## [EXERCISE PROMPT]
Please write out, exactly, every line of the listing from its first line through the one that includes "- move: banana".

==*==

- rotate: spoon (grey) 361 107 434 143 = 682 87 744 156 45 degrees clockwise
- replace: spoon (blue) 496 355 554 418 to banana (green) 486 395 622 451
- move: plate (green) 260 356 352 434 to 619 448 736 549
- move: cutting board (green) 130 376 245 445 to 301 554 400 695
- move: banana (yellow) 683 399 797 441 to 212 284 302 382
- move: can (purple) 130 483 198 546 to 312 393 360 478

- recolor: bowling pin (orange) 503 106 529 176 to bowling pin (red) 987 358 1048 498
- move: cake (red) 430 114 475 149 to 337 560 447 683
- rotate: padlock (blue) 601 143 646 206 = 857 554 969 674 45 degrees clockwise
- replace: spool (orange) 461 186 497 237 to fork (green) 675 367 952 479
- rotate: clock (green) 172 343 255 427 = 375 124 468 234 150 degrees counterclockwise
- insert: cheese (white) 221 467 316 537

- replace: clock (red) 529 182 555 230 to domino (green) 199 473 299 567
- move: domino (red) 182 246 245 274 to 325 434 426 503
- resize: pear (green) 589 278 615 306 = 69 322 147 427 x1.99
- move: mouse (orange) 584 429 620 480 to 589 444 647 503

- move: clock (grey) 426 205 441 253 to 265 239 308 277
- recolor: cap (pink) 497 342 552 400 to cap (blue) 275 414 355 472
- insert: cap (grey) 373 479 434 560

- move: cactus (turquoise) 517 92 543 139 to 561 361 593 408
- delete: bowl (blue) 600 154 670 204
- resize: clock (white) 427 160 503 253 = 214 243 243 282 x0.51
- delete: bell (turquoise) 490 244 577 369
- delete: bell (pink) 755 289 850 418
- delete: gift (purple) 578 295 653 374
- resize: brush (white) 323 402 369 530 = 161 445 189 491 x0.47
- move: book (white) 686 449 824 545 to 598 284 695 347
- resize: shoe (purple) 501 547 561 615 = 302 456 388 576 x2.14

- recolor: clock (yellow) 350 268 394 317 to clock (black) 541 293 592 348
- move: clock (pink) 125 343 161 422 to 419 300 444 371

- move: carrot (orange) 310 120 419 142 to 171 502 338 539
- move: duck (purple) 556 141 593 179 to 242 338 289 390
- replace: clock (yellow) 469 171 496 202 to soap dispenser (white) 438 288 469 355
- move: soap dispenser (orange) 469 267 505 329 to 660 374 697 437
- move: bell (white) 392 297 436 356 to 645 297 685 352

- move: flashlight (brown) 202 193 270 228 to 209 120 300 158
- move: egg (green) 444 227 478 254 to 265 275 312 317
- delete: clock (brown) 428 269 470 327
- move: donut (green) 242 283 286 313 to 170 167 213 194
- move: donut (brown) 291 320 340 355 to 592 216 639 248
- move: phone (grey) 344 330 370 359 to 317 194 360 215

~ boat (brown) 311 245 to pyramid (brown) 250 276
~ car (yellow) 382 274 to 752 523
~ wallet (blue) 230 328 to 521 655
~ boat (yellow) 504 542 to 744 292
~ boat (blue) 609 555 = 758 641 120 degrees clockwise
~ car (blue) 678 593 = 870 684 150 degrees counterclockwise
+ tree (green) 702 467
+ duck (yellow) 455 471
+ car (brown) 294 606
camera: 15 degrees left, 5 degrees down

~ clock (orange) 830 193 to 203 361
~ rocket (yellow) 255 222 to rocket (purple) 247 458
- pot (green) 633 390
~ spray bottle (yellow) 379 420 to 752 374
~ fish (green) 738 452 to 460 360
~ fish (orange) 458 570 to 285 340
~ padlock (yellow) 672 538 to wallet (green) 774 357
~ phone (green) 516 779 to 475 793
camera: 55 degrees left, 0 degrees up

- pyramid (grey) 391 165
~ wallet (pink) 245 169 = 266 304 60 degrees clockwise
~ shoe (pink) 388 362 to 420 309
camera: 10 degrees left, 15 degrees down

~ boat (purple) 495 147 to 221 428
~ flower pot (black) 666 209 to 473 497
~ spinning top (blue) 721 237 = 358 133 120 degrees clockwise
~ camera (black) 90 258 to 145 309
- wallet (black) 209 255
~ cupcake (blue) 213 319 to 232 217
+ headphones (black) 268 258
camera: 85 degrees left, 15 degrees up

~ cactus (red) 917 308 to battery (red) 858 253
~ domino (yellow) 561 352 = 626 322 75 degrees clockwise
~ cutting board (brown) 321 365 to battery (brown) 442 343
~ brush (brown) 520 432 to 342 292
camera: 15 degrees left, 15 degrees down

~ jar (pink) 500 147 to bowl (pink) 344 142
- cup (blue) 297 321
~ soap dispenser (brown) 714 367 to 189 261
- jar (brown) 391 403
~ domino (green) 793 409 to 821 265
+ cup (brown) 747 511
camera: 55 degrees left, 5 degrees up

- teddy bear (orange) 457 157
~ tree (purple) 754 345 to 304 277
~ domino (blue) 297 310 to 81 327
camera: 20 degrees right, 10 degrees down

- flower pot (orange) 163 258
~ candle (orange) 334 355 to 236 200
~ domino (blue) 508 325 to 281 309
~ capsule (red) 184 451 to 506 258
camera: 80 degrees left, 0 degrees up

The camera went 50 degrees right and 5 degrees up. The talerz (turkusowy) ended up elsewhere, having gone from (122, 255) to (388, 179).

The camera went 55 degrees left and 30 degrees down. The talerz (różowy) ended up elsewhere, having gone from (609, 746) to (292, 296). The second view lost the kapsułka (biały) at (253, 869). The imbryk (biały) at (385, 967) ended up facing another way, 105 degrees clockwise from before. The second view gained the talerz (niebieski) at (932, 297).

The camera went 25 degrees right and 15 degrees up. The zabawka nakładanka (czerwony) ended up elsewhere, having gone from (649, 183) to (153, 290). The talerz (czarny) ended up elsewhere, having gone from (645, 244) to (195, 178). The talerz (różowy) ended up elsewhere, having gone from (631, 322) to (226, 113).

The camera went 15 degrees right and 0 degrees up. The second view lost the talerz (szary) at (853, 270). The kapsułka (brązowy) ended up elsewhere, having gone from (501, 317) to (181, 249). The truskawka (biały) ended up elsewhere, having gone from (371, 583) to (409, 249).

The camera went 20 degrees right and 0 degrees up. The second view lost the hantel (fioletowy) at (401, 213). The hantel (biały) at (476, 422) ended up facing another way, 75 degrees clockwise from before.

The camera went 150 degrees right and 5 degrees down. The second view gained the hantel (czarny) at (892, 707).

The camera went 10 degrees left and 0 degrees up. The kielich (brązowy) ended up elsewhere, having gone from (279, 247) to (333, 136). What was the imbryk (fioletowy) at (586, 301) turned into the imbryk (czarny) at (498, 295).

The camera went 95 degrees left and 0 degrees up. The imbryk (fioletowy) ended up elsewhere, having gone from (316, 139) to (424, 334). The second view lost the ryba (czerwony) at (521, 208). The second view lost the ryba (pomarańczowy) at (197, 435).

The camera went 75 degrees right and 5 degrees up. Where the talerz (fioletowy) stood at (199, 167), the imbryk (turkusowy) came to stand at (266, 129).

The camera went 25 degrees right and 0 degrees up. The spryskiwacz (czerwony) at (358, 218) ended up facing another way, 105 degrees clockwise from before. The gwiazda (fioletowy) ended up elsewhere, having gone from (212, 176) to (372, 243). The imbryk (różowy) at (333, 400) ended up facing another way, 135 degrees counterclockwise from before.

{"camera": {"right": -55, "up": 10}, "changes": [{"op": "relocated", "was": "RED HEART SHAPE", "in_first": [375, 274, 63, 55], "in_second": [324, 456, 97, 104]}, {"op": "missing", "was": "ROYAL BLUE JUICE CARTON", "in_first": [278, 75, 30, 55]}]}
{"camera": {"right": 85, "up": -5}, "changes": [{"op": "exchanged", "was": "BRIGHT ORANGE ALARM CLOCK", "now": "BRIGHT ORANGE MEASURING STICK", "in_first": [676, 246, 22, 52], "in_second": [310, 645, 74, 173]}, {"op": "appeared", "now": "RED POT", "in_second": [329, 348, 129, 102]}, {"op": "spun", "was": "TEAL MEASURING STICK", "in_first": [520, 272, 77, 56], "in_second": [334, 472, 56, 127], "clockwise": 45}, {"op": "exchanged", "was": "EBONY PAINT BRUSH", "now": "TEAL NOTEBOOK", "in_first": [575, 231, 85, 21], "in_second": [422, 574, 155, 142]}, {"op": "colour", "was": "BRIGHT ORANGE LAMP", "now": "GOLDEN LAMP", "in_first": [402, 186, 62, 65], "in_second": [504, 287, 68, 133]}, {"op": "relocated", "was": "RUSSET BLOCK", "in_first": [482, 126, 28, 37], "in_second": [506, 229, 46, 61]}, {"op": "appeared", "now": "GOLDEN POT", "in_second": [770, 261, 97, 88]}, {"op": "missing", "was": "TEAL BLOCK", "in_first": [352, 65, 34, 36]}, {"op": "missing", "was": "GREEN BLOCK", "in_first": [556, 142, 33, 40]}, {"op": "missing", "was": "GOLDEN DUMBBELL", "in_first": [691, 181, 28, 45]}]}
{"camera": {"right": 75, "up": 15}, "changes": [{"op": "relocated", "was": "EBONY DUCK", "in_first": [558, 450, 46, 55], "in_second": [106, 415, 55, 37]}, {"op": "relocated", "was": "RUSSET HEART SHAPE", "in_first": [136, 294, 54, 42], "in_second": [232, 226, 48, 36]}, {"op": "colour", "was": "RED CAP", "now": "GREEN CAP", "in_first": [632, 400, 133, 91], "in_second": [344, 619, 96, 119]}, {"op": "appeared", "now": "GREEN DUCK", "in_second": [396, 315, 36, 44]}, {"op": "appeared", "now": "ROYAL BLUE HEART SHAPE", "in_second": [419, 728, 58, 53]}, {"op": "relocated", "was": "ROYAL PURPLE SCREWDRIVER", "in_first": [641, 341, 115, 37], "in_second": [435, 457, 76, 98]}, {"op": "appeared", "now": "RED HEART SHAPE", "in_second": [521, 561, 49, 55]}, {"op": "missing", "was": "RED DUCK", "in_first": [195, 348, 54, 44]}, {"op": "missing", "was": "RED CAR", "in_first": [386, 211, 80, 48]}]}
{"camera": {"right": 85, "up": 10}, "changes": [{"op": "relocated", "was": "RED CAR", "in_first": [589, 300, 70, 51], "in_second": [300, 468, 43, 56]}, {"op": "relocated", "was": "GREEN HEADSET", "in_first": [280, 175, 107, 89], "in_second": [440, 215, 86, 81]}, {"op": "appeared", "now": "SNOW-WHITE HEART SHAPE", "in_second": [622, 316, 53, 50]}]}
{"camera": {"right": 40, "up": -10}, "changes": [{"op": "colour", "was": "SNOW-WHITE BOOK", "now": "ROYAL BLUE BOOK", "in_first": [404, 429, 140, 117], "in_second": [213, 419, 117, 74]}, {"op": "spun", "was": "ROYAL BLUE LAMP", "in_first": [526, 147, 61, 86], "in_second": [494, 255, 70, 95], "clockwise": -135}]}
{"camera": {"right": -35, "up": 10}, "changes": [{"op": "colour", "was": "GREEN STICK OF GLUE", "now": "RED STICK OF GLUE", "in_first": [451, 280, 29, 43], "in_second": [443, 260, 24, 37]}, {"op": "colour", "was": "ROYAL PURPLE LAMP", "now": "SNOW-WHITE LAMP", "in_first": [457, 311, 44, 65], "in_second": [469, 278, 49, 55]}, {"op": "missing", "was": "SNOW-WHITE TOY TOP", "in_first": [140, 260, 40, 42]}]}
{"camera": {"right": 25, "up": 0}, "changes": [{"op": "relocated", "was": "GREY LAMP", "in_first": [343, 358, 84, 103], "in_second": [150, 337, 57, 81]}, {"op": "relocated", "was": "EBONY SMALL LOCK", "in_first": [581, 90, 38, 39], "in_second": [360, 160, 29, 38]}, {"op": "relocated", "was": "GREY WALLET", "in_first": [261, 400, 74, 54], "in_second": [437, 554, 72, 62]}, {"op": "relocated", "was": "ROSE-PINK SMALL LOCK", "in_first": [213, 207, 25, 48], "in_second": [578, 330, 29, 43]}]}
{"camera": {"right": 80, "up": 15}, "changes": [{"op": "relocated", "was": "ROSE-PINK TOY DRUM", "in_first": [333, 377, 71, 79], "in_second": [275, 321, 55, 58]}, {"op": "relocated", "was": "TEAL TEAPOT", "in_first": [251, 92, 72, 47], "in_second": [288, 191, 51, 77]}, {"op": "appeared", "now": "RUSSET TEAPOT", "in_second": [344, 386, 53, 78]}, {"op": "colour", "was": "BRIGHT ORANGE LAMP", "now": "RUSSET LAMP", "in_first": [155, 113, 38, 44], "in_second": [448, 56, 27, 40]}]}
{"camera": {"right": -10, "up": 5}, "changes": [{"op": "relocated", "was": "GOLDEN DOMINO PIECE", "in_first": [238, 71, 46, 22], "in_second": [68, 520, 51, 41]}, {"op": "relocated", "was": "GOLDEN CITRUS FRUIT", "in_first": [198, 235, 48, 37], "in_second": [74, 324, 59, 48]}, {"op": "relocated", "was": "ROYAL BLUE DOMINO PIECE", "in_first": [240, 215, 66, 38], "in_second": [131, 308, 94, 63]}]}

==*==

## [OUTPUT OF THE TASK]
- rotate: spoon (grey) 361 107 434 143 = 682 87 744 156 45 degrees clockwise
- replace: spoon (blue) 496 355 554 418 to banana (green) 486 395 622 451
- move: plate (green) 260 356 352 434 to 619 448 736 549
- move: cutting board (green) 130 376 245 445 to 301 554 400 695
- move: banana (yellow) 683 399 797 441 to 212 284 302 382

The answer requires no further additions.